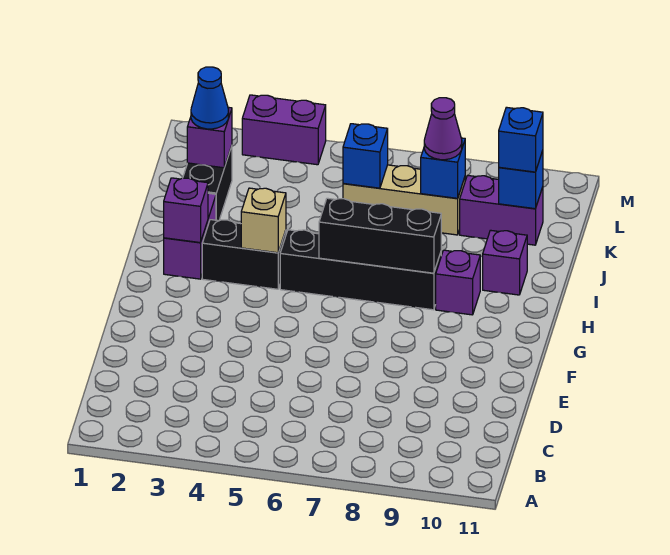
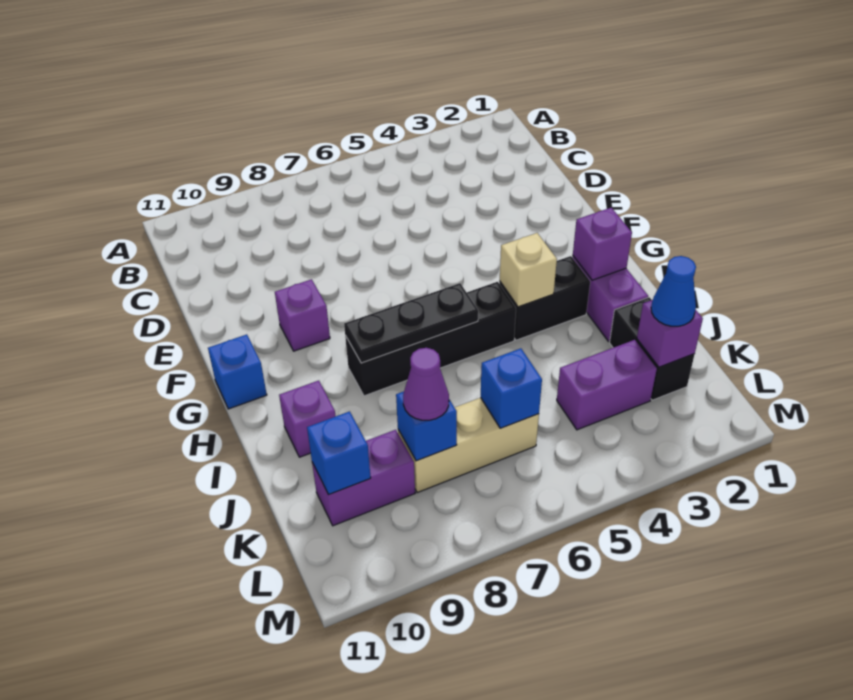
black brick H6:H8 level 2 -> black plate H6:H8 level 2
purple brick H9 level 1 -> purple brick F9 level 1
blue brick K10 level 3 -> blue brick G11 level 1
purple brick M3:M4 level 1 -> purple brick K3:K4 level 1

### Work instruction
Word for word, repeat the lines that begin at the one with "purple brick H9" and continue to the end of the listing above.

### Answer for this exercise
purple brick H9 level 1 -> purple brick F9 level 1
blue brick K10 level 3 -> blue brick G11 level 1
purple brick M3:M4 level 1 -> purple brick K3:K4 level 1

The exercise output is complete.